Your goal: Could you please retype the records exactly, minus their pictures?

========================================================================

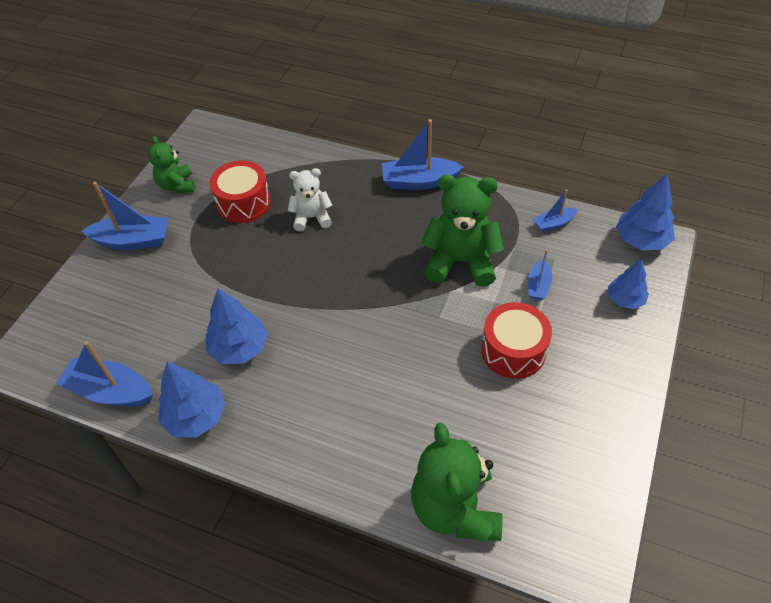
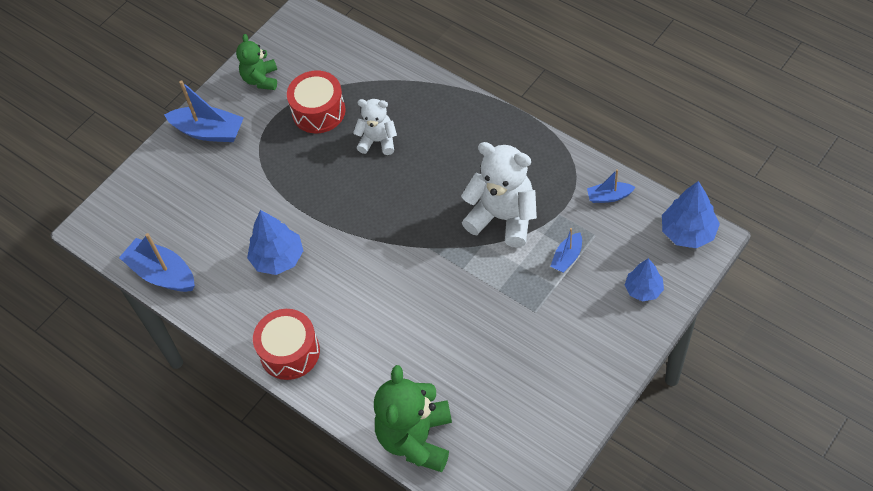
camera: 20 degrees right, 5 degrees up
(196, 417) = (227, 312): blue tree -> none
(419, 182) = (494, 122): blue boat -> none
(461, 262) = (503, 217): green teddy bear -> white teddy bear
(513, 350) = (518, 315): red drum -> red drum (289, 352)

========================================================================

Solution below:
camera: 20 degrees right, 5 degrees up
(196, 417) = (227, 312): blue tree -> none
(419, 182) = (494, 122): blue boat -> none
(461, 262) = (503, 217): green teddy bear -> white teddy bear
(513, 350) = (518, 315): red drum -> red drum (289, 352)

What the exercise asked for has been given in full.